Detected change data
────────

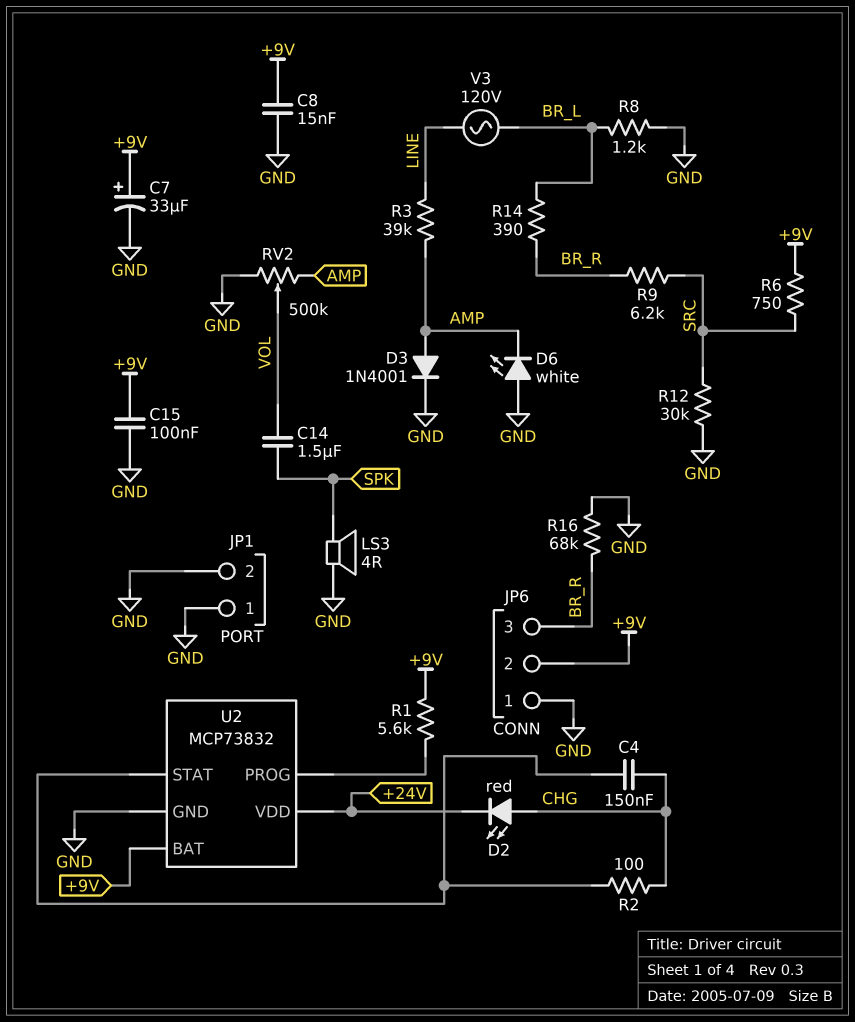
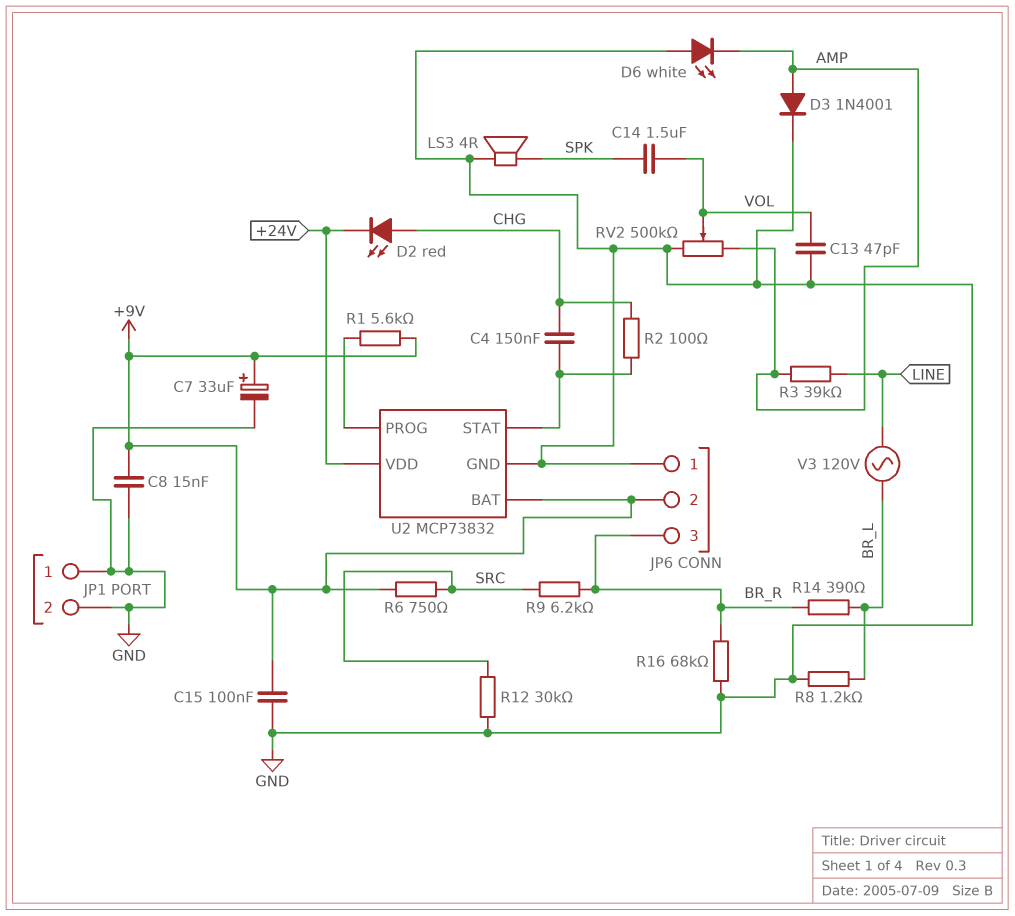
C13: none -> 47pF (GND, VOL)

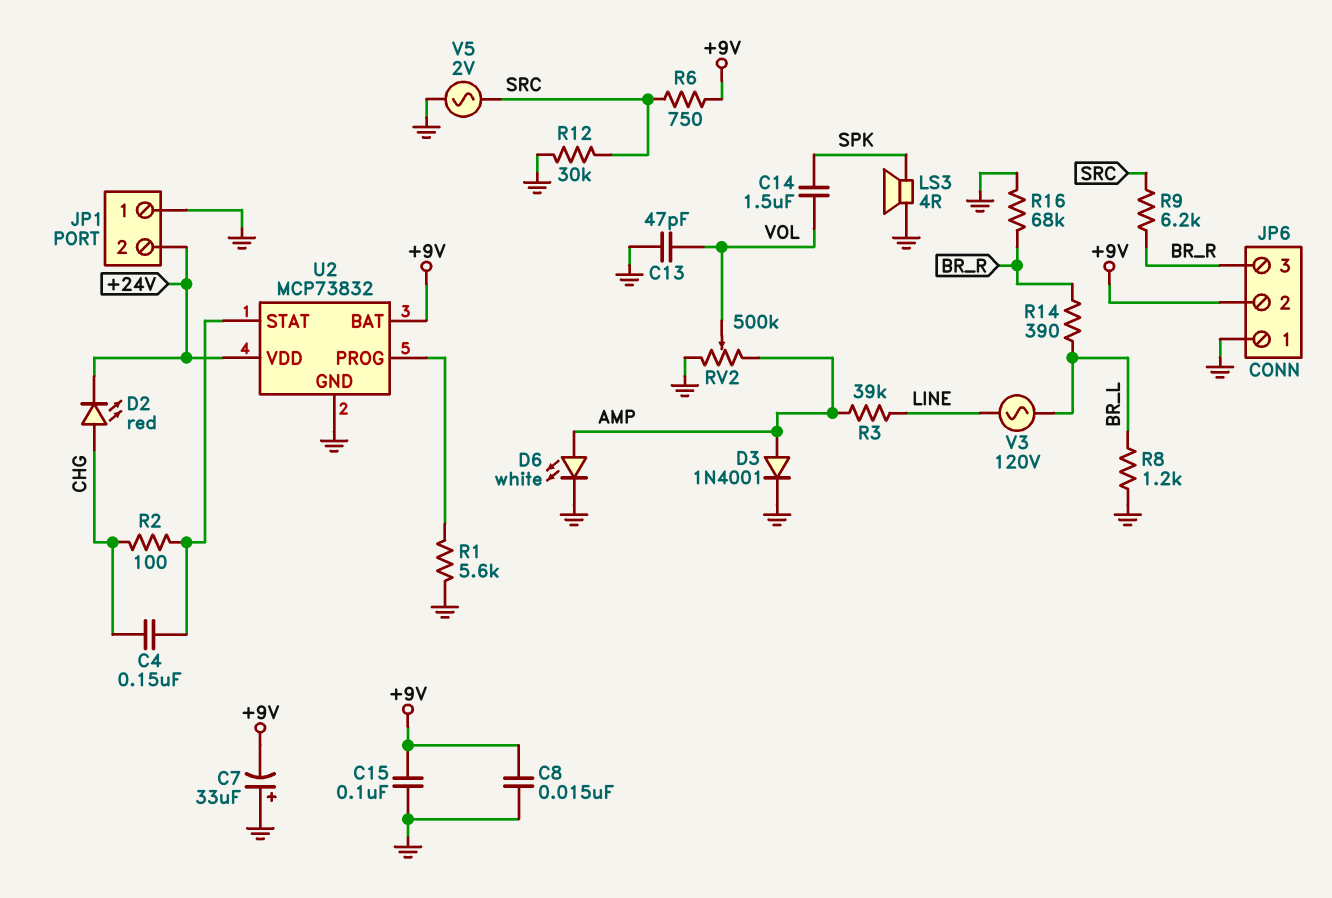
C7: 33uF (plus +9V, minus GND) -> 33uF (plus GND, minus +9V)
D6: LED white (A GND, K AMP) -> LED white (A AMP, K GND)
JP1 pin 2: GND -> +24V
R1: 5.6k (+9V, U2/PROG) -> 5.6k (GND, U2/PROG)
V5: none -> AC 2V (GND, SRC)

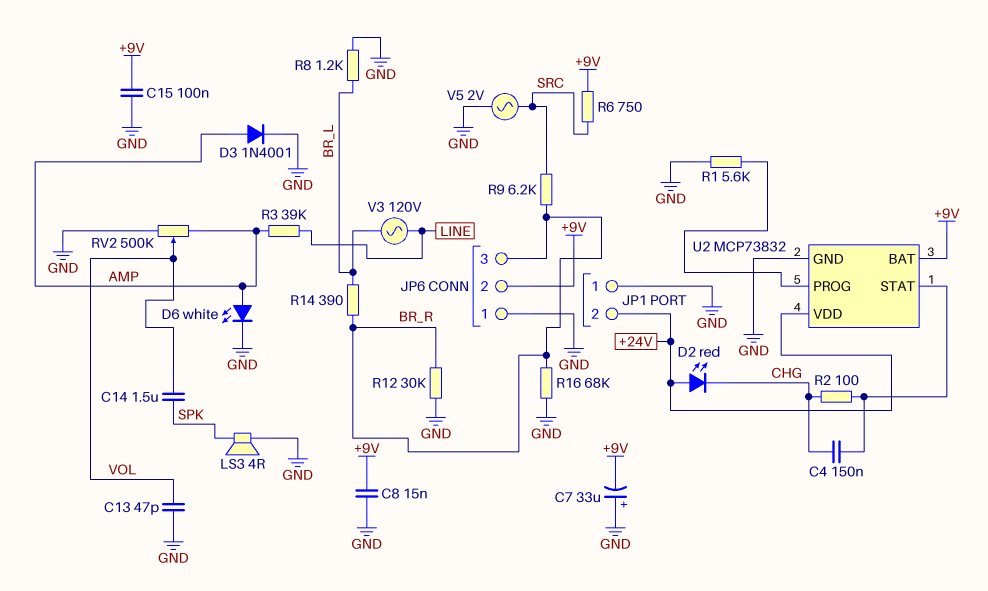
D2: LED red (A CHG, K +24V) -> LED red (A +24V, K CHG)
R12: 30k (GND, SRC) -> 30k (BR_R, GND)

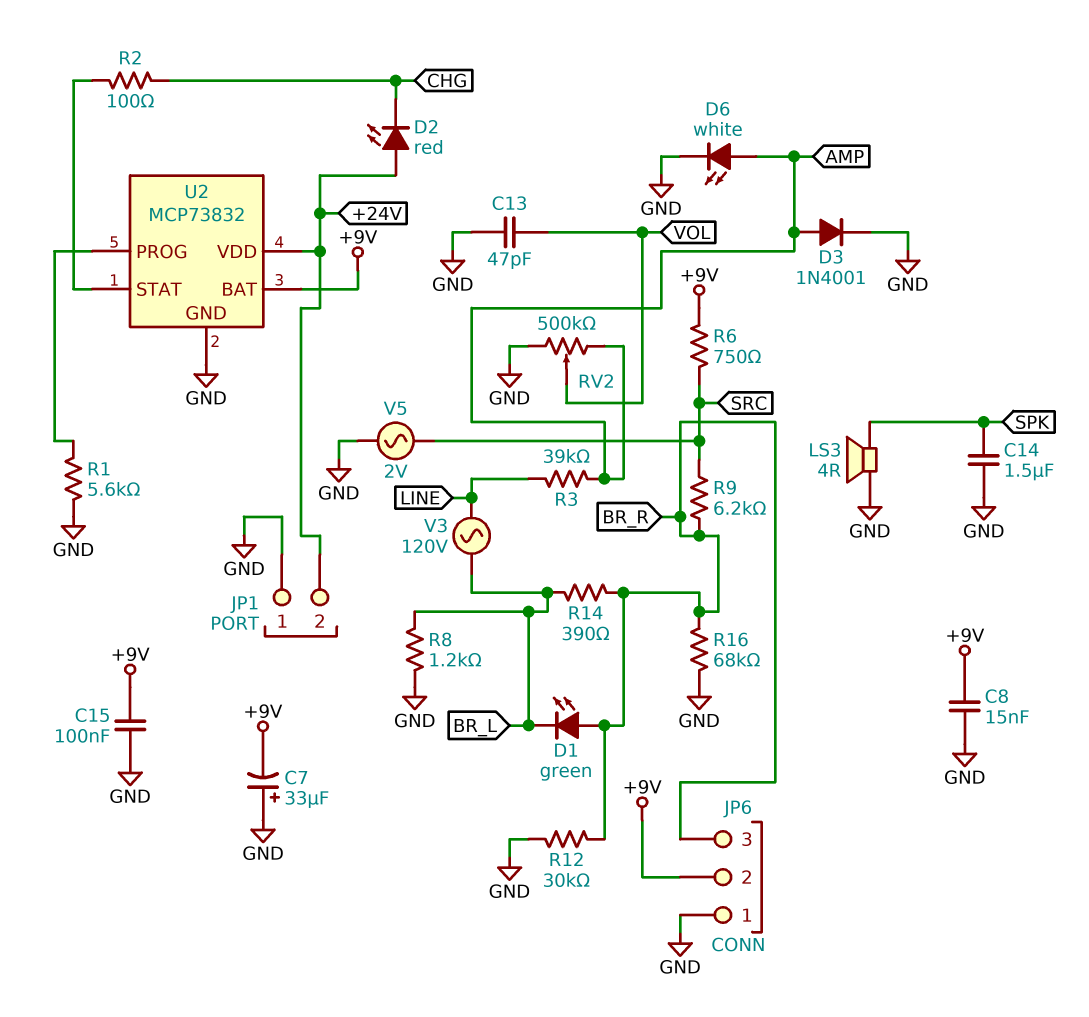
C4: 150nF (CHG, U2/STAT) -> none
C14: 1.5uF (SPK, VOL) -> 1.5uF (GND, SPK)
D1: none -> LED green (A BR_R, K BR_L)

────────

• _Your assignment_
Word-for-word restatement: every line from the one with "R1: 5.6k (+9V, U2/PROG)" through the final line of the data, both ends included, pictures excluded.

• _Answer section_
R1: 5.6k (+9V, U2/PROG) -> 5.6k (GND, U2/PROG)
V5: none -> AC 2V (GND, SRC)

D2: LED red (A CHG, K +24V) -> LED red (A +24V, K CHG)
R12: 30k (GND, SRC) -> 30k (BR_R, GND)

C4: 150nF (CHG, U2/STAT) -> none
C14: 1.5uF (SPK, VOL) -> 1.5uF (GND, SPK)
D1: none -> LED green (A BR_R, K BR_L)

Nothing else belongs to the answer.